-- Edit tracking data --

· · · · ·

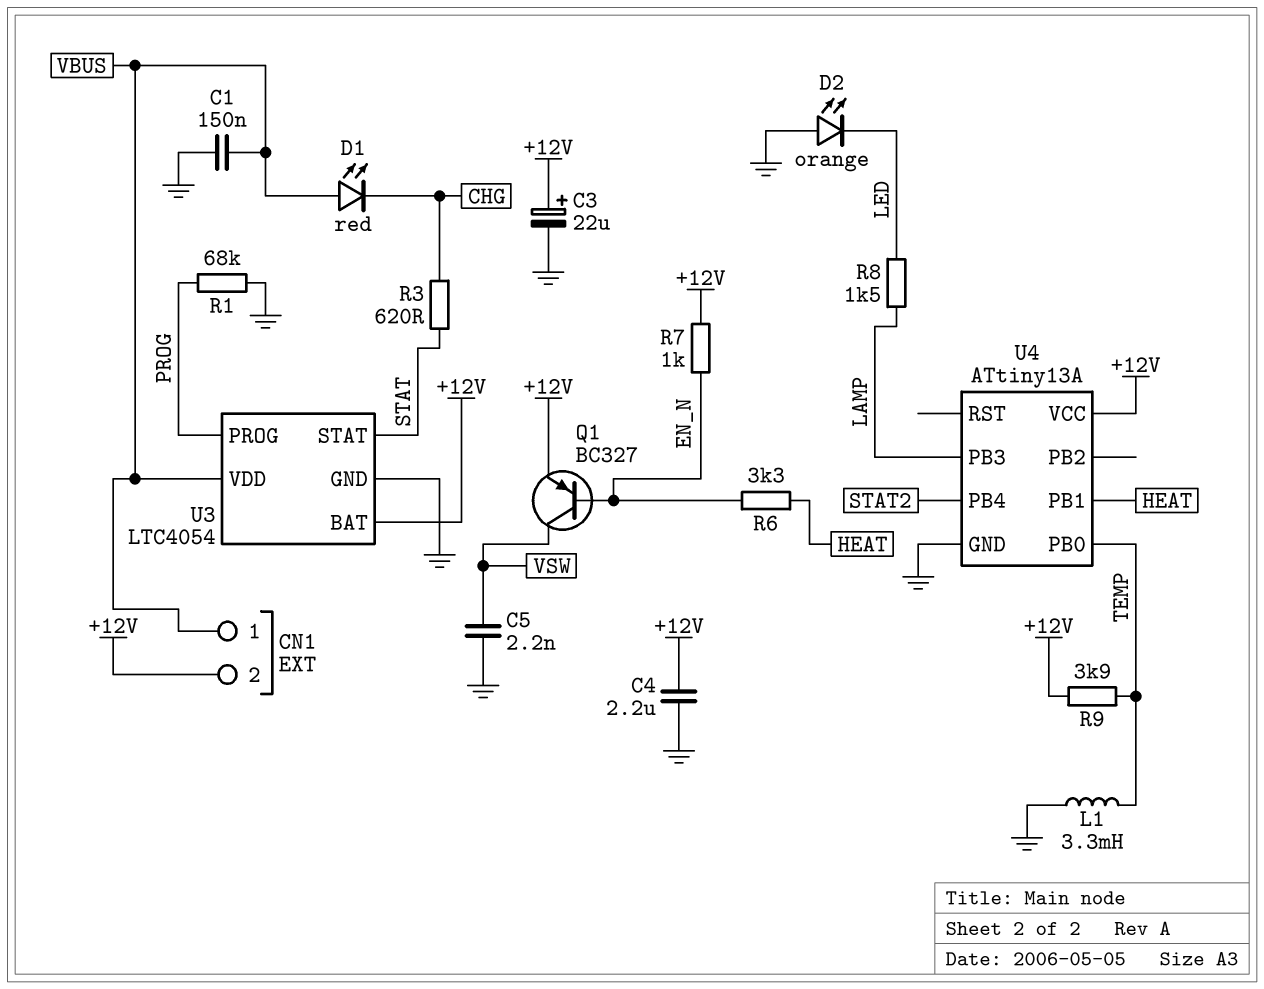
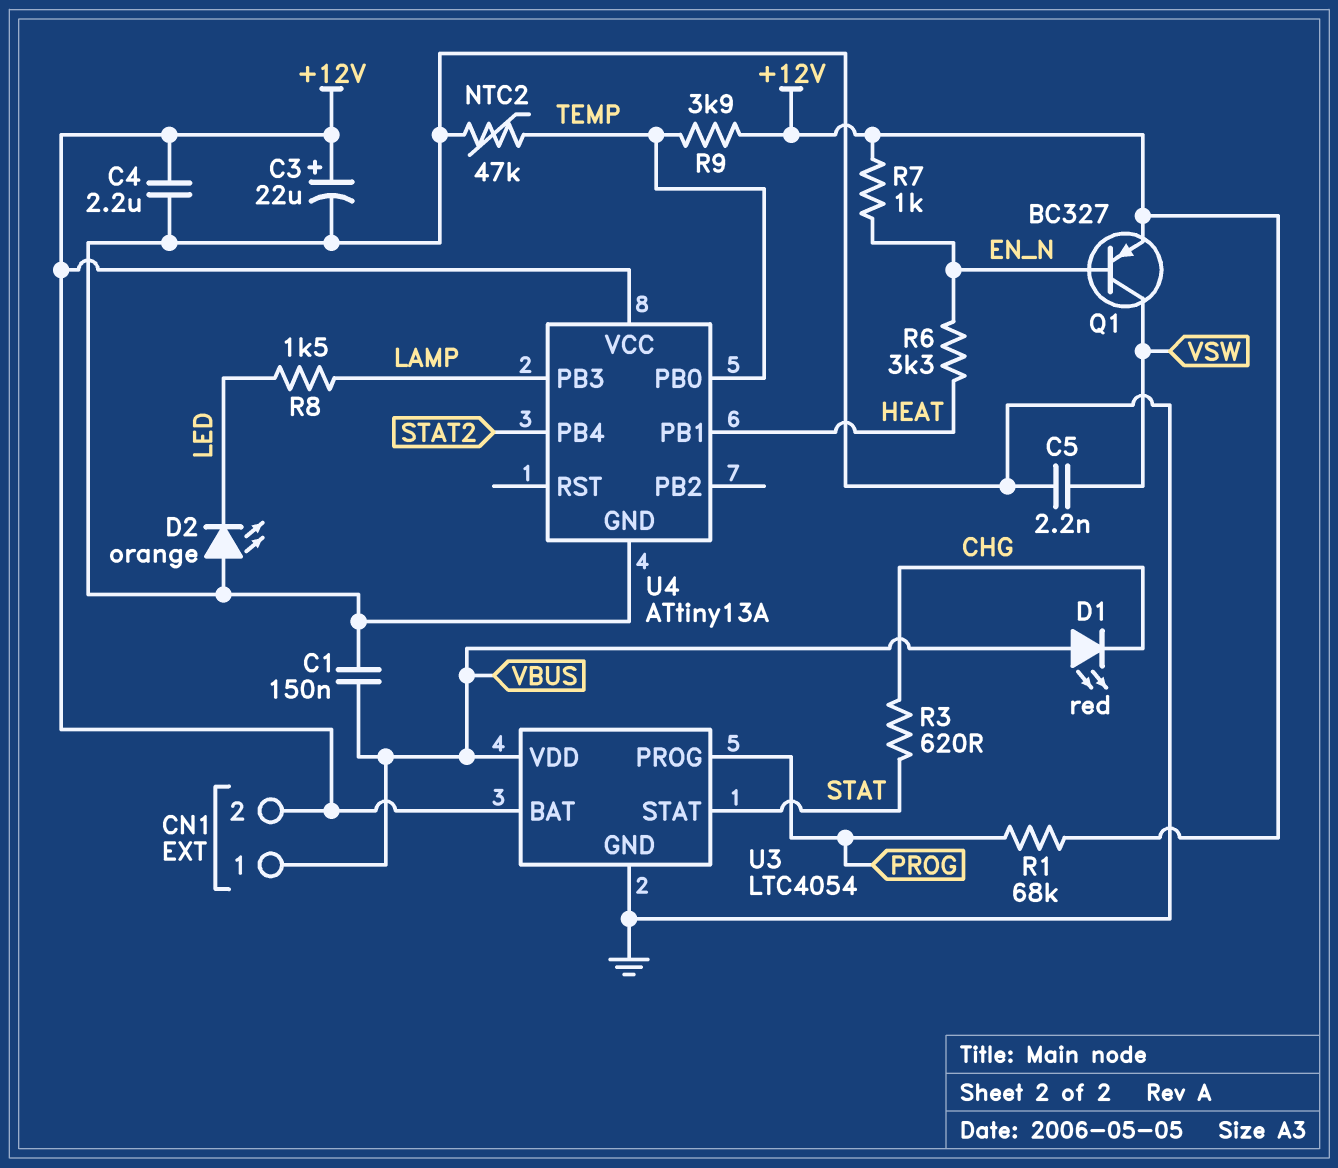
L1: 3.3mH (GND, TEMP) -> none
NTC2: none -> 47k (GND, TEMP)
R1: 68k (GND, PROG) -> 68k (+12V, PROG)

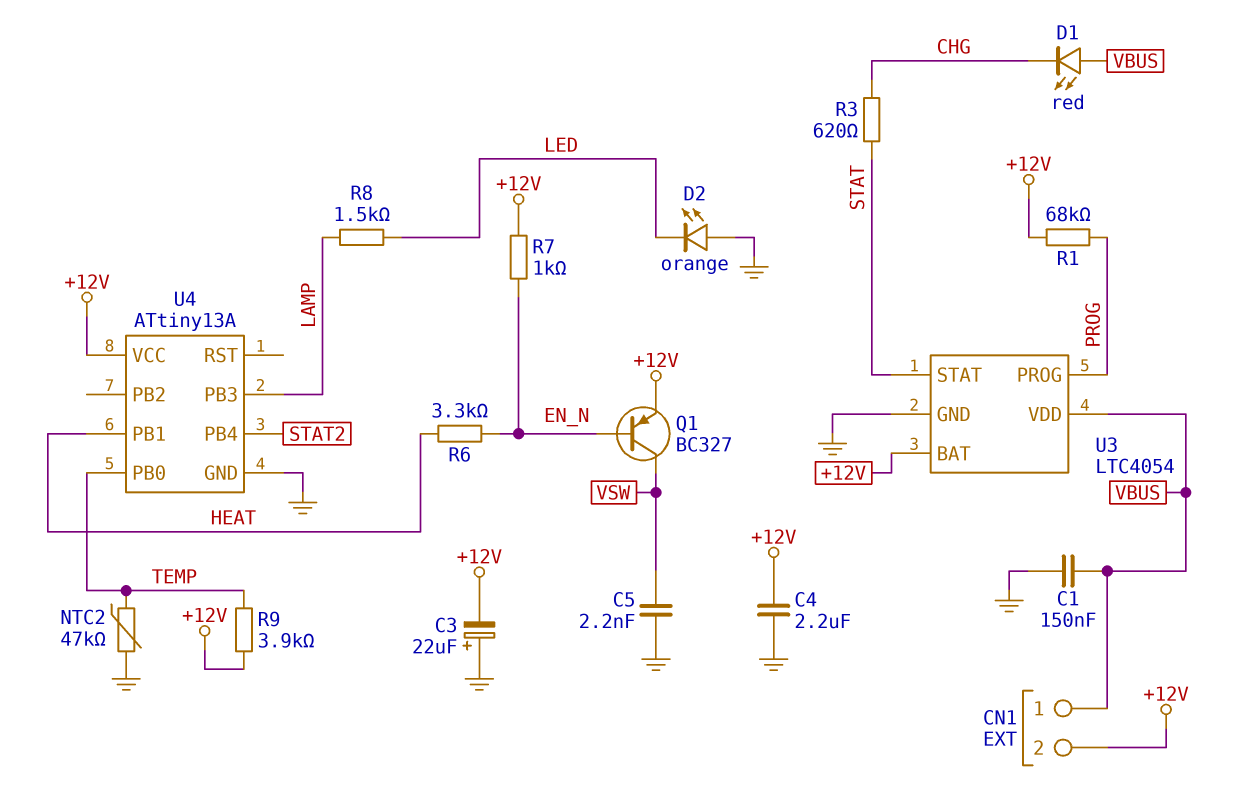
C3: 22uF (plus +12V, minus GND) -> 22uF (plus GND, minus +12V)

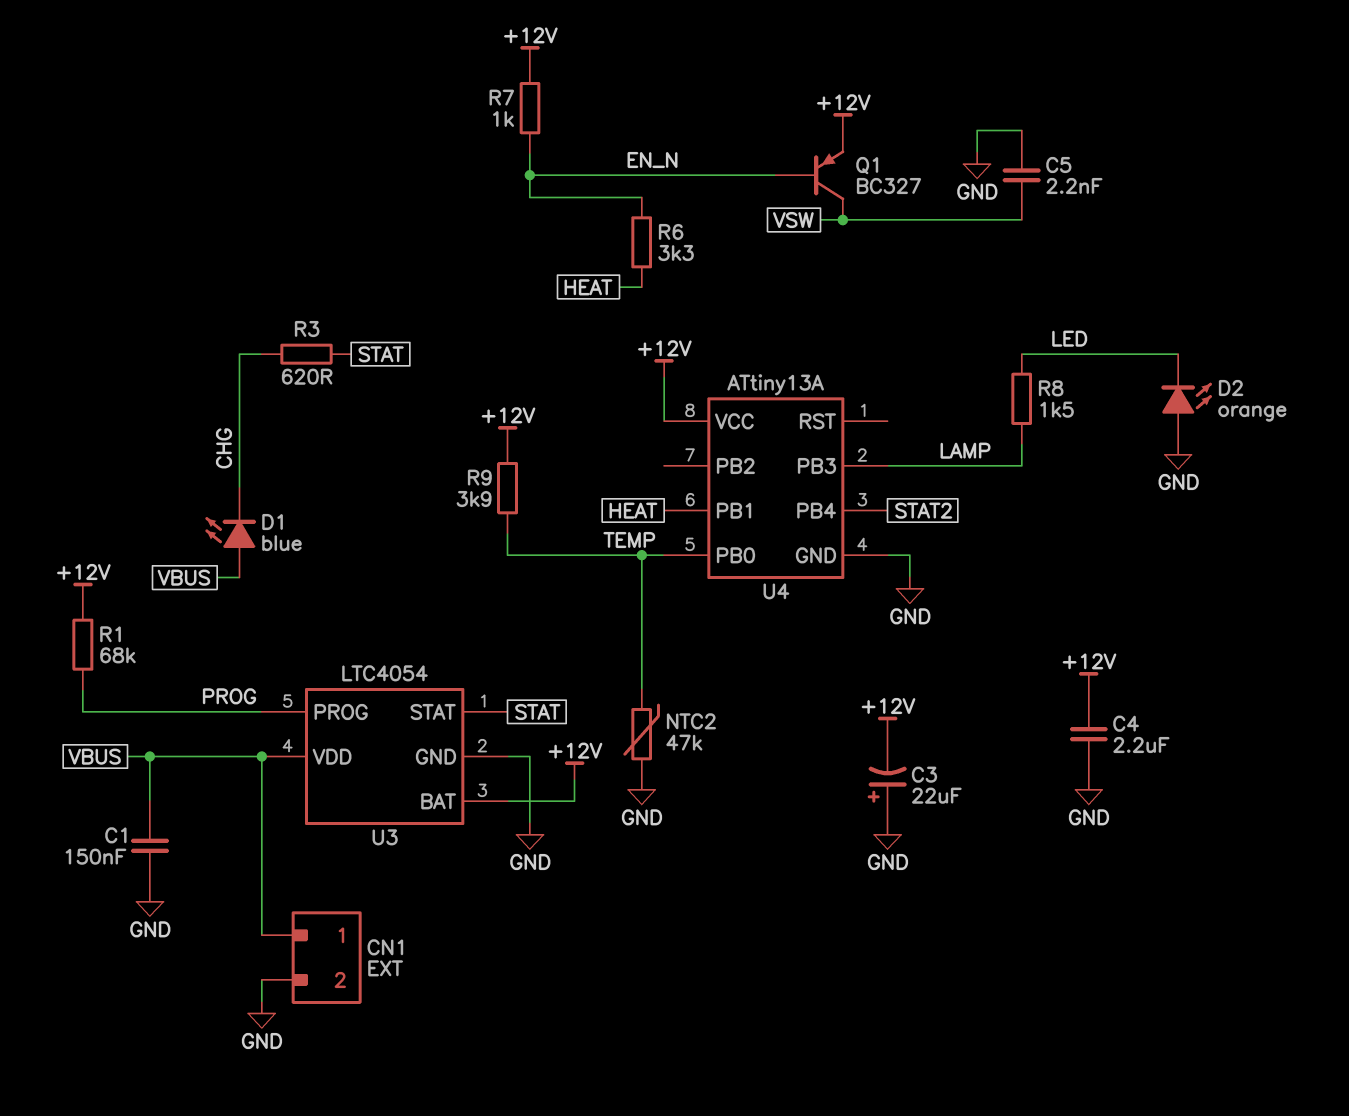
CN1 pin 2: +12V -> GND
D1: LED red (A VBUS, K CHG) -> LED blue (A VBUS, K CHG)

· · · · ·

Nothing but a number is asked for: how many lines of the records contain the word "none"?

-- REPLY TO THE EXERCISE --
2